What needs to be done
Once the data has been read, restate all of it exactly.

>>>

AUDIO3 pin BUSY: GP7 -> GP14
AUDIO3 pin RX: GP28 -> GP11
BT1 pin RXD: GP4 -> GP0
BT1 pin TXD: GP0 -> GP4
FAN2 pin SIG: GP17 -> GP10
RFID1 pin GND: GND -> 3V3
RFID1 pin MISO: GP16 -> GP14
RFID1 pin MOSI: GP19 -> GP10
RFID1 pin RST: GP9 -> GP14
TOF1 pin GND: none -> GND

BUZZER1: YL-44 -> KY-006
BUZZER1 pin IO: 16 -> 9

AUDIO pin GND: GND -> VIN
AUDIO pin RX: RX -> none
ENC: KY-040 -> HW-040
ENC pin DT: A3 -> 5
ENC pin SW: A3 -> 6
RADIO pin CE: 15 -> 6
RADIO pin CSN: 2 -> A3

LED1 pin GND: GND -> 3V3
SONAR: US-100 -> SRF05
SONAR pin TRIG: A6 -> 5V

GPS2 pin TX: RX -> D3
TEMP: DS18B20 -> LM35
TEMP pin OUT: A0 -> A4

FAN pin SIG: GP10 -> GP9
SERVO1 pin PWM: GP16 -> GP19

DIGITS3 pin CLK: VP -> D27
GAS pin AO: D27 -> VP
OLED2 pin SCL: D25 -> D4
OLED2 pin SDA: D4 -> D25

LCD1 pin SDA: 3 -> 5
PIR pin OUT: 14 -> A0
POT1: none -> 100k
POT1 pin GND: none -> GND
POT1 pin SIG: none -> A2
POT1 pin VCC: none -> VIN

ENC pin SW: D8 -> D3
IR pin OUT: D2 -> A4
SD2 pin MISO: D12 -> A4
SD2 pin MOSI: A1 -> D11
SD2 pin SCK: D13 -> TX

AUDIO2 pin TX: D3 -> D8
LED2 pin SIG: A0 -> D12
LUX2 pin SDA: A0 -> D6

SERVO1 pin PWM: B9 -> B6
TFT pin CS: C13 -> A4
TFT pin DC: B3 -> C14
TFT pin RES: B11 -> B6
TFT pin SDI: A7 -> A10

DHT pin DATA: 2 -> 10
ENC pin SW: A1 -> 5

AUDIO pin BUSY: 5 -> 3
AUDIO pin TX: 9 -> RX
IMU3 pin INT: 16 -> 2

<<<

Expected answer
AUDIO3 pin BUSY: GP7 -> GP14
AUDIO3 pin RX: GP28 -> GP11
BT1 pin RXD: GP4 -> GP0
BT1 pin TXD: GP0 -> GP4
FAN2 pin SIG: GP17 -> GP10
RFID1 pin GND: GND -> 3V3
RFID1 pin MISO: GP16 -> GP14
RFID1 pin MOSI: GP19 -> GP10
RFID1 pin RST: GP9 -> GP14
TOF1 pin GND: none -> GND

BUZZER1: YL-44 -> KY-006
BUZZER1 pin IO: 16 -> 9

AUDIO pin GND: GND -> VIN
AUDIO pin RX: RX -> none
ENC: KY-040 -> HW-040
ENC pin DT: A3 -> 5
ENC pin SW: A3 -> 6
RADIO pin CE: 15 -> 6
RADIO pin CSN: 2 -> A3

LED1 pin GND: GND -> 3V3
SONAR: US-100 -> SRF05
SONAR pin TRIG: A6 -> 5V

GPS2 pin TX: RX -> D3
TEMP: DS18B20 -> LM35
TEMP pin OUT: A0 -> A4

FAN pin SIG: GP10 -> GP9
SERVO1 pin PWM: GP16 -> GP19

DIGITS3 pin CLK: VP -> D27
GAS pin AO: D27 -> VP
OLED2 pin SCL: D25 -> D4
OLED2 pin SDA: D4 -> D25

LCD1 pin SDA: 3 -> 5
PIR pin OUT: 14 -> A0
POT1: none -> 100k
POT1 pin GND: none -> GND
POT1 pin SIG: none -> A2
POT1 pin VCC: none -> VIN

ENC pin SW: D8 -> D3
IR pin OUT: D2 -> A4
SD2 pin MISO: D12 -> A4
SD2 pin MOSI: A1 -> D11
SD2 pin SCK: D13 -> TX

AUDIO2 pin TX: D3 -> D8
LED2 pin SIG: A0 -> D12
LUX2 pin SDA: A0 -> D6

SERVO1 pin PWM: B9 -> B6
TFT pin CS: C13 -> A4
TFT pin DC: B3 -> C14
TFT pin RES: B11 -> B6
TFT pin SDI: A7 -> A10

DHT pin DATA: 2 -> 10
ENC pin SW: A1 -> 5

AUDIO pin BUSY: 5 -> 3
AUDIO pin TX: 9 -> RX
IMU3 pin INT: 16 -> 2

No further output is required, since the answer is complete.